Lines from the one containing "none -> black 1x4 brick [90,81,206,179]" to the end of the records, both ends included and exactly as written, are the whole answer, and no pictures go in it.
*** Opening of DATA ***
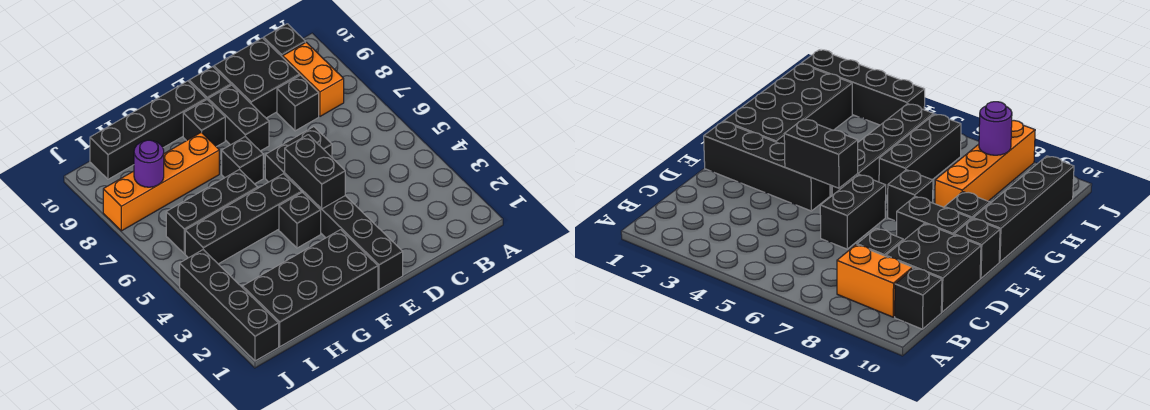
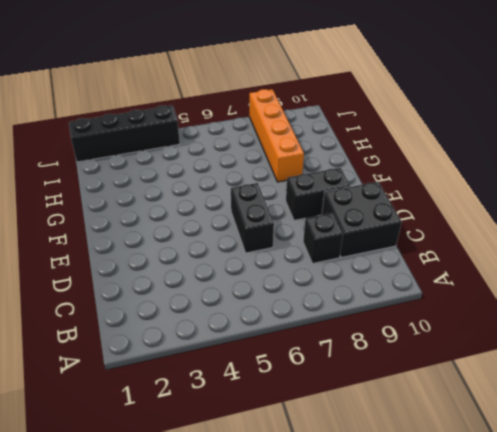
none -> orange 1x2 brick [283,42,344,116]
none -> black 1x1 brick [264,24,305,57]
none -> black 1x4 brick [304,192,403,289]

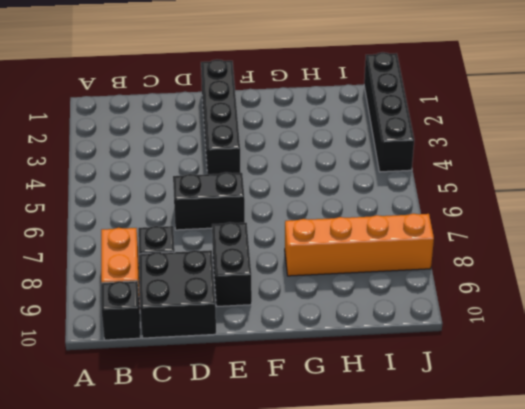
none -> black 1x1 brick [189,67,231,100]
none -> black 2x4 brick [243,230,378,347]
none -> black 1x1 brick [279,192,321,248]

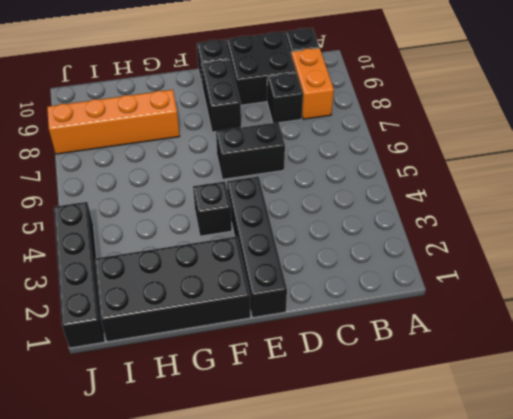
none -> black 1x4 brick [185,174,302,264]
none -> black 1x1 brick [222,137,263,184]
none -> black 1x1 brick [183,100,225,147]

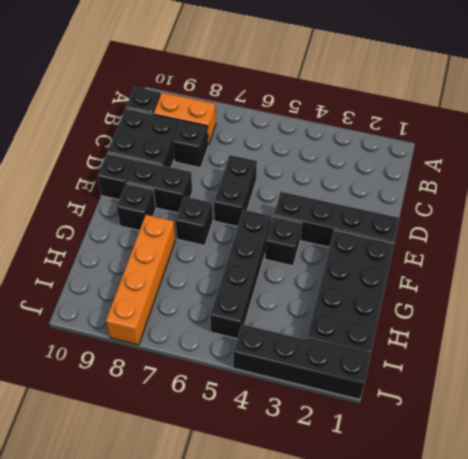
none -> black 1x4 brick [90,81,206,179]
none -> black 1x3 brick [166,169,258,254]
none -> black 1x2 brick [285,135,345,209]

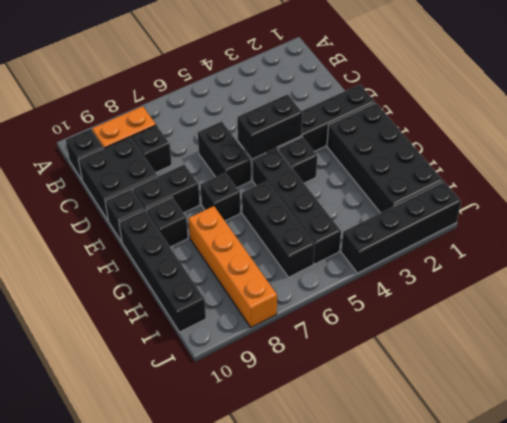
none -> purple 1x1 round brick [134,140,164,187]

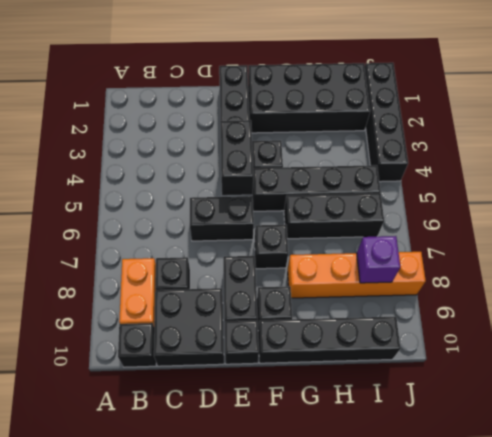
purple 1x1 brick [357,236,400,283] -> purple 1x1 round brick [134,140,164,187]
*** Close of DATA ***
## EXPECTED ANSWER
none -> black 1x4 brick [90,81,206,179]
none -> black 1x3 brick [166,169,258,254]
none -> black 1x2 brick [285,135,345,209]

none -> purple 1x1 round brick [134,140,164,187]

purple 1x1 brick [357,236,400,283] -> purple 1x1 round brick [134,140,164,187]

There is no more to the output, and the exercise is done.